> [Exercise aim] The output is the lines below from the one with "D1: diode 1N4148" through the one with "L3: none -> 47mH (U1/OUT, ZOB)", both included, printed exactly and with no other line.

Version comparison data:
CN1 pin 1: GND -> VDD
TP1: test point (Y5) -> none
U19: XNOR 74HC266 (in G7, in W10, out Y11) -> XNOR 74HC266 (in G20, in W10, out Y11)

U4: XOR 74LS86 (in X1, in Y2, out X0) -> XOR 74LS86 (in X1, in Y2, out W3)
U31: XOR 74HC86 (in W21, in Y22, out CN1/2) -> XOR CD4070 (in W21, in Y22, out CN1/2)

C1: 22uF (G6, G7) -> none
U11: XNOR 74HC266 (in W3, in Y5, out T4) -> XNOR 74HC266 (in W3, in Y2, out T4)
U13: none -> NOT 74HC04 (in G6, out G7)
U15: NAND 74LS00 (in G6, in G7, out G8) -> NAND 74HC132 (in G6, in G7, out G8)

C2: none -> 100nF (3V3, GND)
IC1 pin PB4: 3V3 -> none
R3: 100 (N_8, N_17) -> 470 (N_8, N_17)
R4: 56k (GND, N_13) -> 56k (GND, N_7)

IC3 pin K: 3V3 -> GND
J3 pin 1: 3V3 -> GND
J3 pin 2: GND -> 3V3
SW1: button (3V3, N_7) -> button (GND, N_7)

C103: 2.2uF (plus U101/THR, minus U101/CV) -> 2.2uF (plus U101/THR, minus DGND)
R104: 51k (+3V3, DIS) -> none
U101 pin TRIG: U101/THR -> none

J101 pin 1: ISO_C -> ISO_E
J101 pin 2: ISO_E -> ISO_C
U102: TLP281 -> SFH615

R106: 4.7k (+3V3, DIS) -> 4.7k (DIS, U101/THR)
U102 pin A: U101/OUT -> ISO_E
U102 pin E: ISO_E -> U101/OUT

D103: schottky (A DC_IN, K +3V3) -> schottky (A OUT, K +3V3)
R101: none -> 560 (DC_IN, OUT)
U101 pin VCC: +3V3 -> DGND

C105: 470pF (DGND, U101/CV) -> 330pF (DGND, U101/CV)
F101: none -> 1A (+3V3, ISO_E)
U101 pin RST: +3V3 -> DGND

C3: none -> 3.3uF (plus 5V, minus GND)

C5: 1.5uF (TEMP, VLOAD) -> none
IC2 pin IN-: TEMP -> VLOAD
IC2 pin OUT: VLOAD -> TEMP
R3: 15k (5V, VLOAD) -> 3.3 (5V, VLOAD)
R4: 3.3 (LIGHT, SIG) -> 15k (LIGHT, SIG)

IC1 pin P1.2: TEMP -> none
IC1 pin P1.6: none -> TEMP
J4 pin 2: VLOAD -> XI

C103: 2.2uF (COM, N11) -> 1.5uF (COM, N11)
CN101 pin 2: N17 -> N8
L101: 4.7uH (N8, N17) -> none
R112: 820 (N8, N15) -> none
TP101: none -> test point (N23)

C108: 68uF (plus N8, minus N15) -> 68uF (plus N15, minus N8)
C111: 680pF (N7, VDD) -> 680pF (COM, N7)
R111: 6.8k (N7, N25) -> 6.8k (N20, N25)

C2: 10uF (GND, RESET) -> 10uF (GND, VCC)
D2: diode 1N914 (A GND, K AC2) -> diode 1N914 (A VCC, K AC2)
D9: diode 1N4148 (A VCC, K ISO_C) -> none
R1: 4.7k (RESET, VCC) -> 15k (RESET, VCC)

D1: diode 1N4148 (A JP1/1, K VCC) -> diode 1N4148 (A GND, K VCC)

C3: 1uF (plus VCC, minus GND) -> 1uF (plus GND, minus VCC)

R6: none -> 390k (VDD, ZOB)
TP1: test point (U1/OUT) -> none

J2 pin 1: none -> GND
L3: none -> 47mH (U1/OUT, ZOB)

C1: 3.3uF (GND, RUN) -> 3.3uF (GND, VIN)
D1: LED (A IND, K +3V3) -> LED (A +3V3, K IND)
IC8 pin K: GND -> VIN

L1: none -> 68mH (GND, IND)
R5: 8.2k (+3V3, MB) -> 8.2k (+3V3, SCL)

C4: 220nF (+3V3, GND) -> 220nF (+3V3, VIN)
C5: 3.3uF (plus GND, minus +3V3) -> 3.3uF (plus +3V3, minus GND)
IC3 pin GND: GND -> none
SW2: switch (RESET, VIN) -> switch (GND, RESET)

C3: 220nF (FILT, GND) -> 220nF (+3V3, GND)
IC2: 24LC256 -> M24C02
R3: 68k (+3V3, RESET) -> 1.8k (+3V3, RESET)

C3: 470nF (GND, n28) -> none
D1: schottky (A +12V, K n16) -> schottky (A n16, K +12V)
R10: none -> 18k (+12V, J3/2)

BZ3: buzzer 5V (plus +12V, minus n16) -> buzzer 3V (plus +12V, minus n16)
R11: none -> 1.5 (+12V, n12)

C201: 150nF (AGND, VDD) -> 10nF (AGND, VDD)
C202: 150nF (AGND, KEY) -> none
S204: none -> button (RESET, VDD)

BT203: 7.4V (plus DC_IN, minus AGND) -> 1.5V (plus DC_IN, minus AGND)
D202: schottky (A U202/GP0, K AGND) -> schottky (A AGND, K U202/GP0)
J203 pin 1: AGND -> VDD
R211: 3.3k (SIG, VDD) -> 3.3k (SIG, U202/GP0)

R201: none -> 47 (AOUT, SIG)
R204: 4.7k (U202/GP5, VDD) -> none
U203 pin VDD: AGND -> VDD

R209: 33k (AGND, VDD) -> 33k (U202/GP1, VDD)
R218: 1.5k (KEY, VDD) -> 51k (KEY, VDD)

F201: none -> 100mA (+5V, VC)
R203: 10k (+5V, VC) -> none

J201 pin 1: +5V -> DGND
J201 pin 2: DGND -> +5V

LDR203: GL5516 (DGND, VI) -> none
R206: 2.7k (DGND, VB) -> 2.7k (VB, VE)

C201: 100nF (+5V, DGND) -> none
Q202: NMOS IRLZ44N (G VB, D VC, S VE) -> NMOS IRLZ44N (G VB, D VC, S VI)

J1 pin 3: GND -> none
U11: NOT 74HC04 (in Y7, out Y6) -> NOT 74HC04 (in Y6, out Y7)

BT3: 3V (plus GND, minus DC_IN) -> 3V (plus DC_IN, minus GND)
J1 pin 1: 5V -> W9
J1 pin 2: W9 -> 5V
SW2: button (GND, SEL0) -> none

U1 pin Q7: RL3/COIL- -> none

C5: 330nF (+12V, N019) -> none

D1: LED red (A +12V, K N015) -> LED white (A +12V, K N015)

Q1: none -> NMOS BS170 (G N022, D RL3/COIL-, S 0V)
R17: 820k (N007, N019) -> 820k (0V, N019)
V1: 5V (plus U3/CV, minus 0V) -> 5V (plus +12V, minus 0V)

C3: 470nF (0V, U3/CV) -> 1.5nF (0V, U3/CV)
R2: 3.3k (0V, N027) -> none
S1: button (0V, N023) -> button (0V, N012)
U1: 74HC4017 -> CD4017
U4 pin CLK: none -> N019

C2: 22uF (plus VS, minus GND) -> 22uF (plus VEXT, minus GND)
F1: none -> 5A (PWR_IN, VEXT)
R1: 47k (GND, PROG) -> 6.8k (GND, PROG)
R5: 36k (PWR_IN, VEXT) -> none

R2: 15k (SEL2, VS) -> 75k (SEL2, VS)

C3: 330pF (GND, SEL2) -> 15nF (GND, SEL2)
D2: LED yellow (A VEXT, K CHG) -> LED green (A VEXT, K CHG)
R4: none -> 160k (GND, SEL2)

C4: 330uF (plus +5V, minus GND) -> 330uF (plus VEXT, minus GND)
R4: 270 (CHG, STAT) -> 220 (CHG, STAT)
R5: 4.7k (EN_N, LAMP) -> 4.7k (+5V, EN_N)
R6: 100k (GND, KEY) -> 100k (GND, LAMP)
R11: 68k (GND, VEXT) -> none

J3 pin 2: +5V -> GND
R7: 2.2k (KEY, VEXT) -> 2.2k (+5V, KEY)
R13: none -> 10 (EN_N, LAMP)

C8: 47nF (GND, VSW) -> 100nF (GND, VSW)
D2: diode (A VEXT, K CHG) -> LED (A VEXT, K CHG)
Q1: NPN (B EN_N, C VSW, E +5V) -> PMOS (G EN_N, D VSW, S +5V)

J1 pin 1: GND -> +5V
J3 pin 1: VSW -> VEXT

> [Answer]
D1: diode 1N4148 (A JP1/1, K VCC) -> diode 1N4148 (A GND, K VCC)

C3: 1uF (plus VCC, minus GND) -> 1uF (plus GND, minus VCC)

R6: none -> 390k (VDD, ZOB)
TP1: test point (U1/OUT) -> none

J2 pin 1: none -> GND
L3: none -> 47mH (U1/OUT, ZOB)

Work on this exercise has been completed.